**AIM OF THE TASK:**
Print every line of the listing below without any changes.
------ GIVEN DATA
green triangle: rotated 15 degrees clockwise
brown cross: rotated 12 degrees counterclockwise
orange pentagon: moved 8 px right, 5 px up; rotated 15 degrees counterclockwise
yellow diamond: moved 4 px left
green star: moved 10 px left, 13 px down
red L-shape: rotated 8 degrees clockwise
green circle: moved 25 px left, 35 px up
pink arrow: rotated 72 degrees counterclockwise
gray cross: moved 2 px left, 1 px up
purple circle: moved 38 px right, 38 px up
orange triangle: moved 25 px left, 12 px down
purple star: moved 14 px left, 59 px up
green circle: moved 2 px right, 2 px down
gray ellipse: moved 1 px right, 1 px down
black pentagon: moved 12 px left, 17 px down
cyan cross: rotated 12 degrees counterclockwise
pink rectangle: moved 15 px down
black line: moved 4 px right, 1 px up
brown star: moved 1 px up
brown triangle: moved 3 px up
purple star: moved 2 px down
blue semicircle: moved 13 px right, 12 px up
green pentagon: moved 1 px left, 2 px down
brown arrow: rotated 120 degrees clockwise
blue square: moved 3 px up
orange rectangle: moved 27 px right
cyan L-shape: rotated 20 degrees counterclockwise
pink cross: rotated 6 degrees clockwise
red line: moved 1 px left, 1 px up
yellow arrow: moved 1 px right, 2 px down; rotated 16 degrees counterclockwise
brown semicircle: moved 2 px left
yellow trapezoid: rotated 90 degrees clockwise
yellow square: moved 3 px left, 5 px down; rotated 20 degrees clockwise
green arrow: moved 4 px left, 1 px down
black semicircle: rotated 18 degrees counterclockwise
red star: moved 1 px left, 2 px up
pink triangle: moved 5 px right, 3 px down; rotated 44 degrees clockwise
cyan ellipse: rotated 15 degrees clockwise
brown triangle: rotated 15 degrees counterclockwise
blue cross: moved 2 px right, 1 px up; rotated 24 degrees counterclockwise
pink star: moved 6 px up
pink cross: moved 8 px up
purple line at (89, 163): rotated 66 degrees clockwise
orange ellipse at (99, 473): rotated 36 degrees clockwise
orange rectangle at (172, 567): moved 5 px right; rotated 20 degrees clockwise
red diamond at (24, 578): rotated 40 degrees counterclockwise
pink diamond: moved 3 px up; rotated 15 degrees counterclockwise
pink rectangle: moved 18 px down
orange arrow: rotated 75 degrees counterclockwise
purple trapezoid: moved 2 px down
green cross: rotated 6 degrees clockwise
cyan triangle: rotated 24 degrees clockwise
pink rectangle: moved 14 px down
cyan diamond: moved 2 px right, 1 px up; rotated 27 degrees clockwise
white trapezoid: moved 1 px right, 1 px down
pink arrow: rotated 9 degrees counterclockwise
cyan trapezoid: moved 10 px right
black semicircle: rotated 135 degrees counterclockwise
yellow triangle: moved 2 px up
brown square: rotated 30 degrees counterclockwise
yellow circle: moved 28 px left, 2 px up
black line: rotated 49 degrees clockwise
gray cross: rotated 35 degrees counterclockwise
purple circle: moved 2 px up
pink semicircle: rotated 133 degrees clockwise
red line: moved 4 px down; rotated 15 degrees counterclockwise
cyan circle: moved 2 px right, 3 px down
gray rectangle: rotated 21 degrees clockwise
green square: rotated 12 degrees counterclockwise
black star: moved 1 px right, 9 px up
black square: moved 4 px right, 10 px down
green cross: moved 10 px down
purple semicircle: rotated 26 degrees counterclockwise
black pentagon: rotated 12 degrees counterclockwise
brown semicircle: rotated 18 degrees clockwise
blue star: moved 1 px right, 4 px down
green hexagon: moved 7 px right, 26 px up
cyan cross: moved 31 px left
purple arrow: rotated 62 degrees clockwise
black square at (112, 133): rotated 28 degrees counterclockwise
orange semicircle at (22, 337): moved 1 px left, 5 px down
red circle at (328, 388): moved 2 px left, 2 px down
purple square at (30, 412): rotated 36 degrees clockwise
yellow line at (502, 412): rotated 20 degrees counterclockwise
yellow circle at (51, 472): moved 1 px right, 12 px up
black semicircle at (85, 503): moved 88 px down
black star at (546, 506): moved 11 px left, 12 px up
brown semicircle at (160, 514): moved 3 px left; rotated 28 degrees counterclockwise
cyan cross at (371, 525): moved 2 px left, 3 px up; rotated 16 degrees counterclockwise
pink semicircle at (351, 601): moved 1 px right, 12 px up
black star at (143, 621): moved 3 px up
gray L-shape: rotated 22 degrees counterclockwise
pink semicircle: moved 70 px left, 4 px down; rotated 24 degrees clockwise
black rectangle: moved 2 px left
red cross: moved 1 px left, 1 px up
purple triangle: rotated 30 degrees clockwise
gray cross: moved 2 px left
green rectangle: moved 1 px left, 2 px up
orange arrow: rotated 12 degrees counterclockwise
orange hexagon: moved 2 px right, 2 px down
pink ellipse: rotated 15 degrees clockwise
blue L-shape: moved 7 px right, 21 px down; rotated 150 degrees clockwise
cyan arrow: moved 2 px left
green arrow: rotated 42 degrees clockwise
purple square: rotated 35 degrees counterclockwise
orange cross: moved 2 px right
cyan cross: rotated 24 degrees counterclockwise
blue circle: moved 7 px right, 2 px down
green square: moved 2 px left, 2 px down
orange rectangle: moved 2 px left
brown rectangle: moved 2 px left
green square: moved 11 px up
------------
**ANSWER TO THIS EXERCISE:**
green triangle: rotated 15 degrees clockwise
brown cross: rotated 12 degrees counterclockwise
orange pentagon: moved 8 px right, 5 px up; rotated 15 degrees counterclockwise
yellow diamond: moved 4 px left
green star: moved 10 px left, 13 px down
red L-shape: rotated 8 degrees clockwise
green circle: moved 25 px left, 35 px up
pink arrow: rotated 72 degrees counterclockwise
gray cross: moved 2 px left, 1 px up
purple circle: moved 38 px right, 38 px up
orange triangle: moved 25 px left, 12 px down
purple star: moved 14 px left, 59 px up
green circle: moved 2 px right, 2 px down
gray ellipse: moved 1 px right, 1 px down
black pentagon: moved 12 px left, 17 px down
cyan cross: rotated 12 degrees counterclockwise
pink rectangle: moved 15 px down
black line: moved 4 px right, 1 px up
brown star: moved 1 px up
brown triangle: moved 3 px up
purple star: moved 2 px down
blue semicircle: moved 13 px right, 12 px up
green pentagon: moved 1 px left, 2 px down
brown arrow: rotated 120 degrees clockwise
blue square: moved 3 px up
orange rectangle: moved 27 px right
cyan L-shape: rotated 20 degrees counterclockwise
pink cross: rotated 6 degrees clockwise
red line: moved 1 px left, 1 px up
yellow arrow: moved 1 px right, 2 px down; rotated 16 degrees counterclockwise
brown semicircle: moved 2 px left
yellow trapezoid: rotated 90 degrees clockwise
yellow square: moved 3 px left, 5 px down; rotated 20 degrees clockwise
green arrow: moved 4 px left, 1 px down
black semicircle: rotated 18 degrees counterclockwise
red star: moved 1 px left, 2 px up
pink triangle: moved 5 px right, 3 px down; rotated 44 degrees clockwise
cyan ellipse: rotated 15 degrees clockwise
brown triangle: rotated 15 degrees counterclockwise
blue cross: moved 2 px right, 1 px up; rotated 24 degrees counterclockwise
pink star: moved 6 px up
pink cross: moved 8 px up
purple line at (89, 163): rotated 66 degrees clockwise
orange ellipse at (99, 473): rotated 36 degrees clockwise
orange rectangle at (172, 567): moved 5 px right; rotated 20 degrees clockwise
red diamond at (24, 578): rotated 40 degrees counterclockwise
pink diamond: moved 3 px up; rotated 15 degrees counterclockwise
pink rectangle: moved 18 px down
orange arrow: rotated 75 degrees counterclockwise
purple trapezoid: moved 2 px down
green cross: rotated 6 degrees clockwise
cyan triangle: rotated 24 degrees clockwise
pink rectangle: moved 14 px down
cyan diamond: moved 2 px right, 1 px up; rotated 27 degrees clockwise
white trapezoid: moved 1 px right, 1 px down
pink arrow: rotated 9 degrees counterclockwise
cyan trapezoid: moved 10 px right
black semicircle: rotated 135 degrees counterclockwise
yellow triangle: moved 2 px up
brown square: rotated 30 degrees counterclockwise
yellow circle: moved 28 px left, 2 px up
black line: rotated 49 degrees clockwise
gray cross: rotated 35 degrees counterclockwise
purple circle: moved 2 px up
pink semicircle: rotated 133 degrees clockwise
red line: moved 4 px down; rotated 15 degrees counterclockwise
cyan circle: moved 2 px right, 3 px down
gray rectangle: rotated 21 degrees clockwise
green square: rotated 12 degrees counterclockwise
black star: moved 1 px right, 9 px up
black square: moved 4 px right, 10 px down
green cross: moved 10 px down
purple semicircle: rotated 26 degrees counterclockwise
black pentagon: rotated 12 degrees counterclockwise
brown semicircle: rotated 18 degrees clockwise
blue star: moved 1 px right, 4 px down
green hexagon: moved 7 px right, 26 px up
cyan cross: moved 31 px left
purple arrow: rotated 62 degrees clockwise
black square at (112, 133): rotated 28 degrees counterclockwise
orange semicircle at (22, 337): moved 1 px left, 5 px down
red circle at (328, 388): moved 2 px left, 2 px down
purple square at (30, 412): rotated 36 degrees clockwise
yellow line at (502, 412): rotated 20 degrees counterclockwise
yellow circle at (51, 472): moved 1 px right, 12 px up
black semicircle at (85, 503): moved 88 px down
black star at (546, 506): moved 11 px left, 12 px up
brown semicircle at (160, 514): moved 3 px left; rotated 28 degrees counterclockwise
cyan cross at (371, 525): moved 2 px left, 3 px up; rotated 16 degrees counterclockwise
pink semicircle at (351, 601): moved 1 px right, 12 px up
black star at (143, 621): moved 3 px up
gray L-shape: rotated 22 degrees counterclockwise
pink semicircle: moved 70 px left, 4 px down; rotated 24 degrees clockwise
black rectangle: moved 2 px left
red cross: moved 1 px left, 1 px up
purple triangle: rotated 30 degrees clockwise
gray cross: moved 2 px left
green rectangle: moved 1 px left, 2 px up
orange arrow: rotated 12 degrees counterclockwise
orange hexagon: moved 2 px right, 2 px down
pink ellipse: rotated 15 degrees clockwise
blue L-shape: moved 7 px right, 21 px down; rotated 150 degrees clockwise
cyan arrow: moved 2 px left
green arrow: rotated 42 degrees clockwise
purple square: rotated 35 degrees counterclockwise
orange cross: moved 2 px right
cyan cross: rotated 24 degrees counterclockwise
blue circle: moved 7 px right, 2 px down
green square: moved 2 px left, 2 px down
orange rectangle: moved 2 px left
brown rectangle: moved 2 px left
green square: moved 11 px up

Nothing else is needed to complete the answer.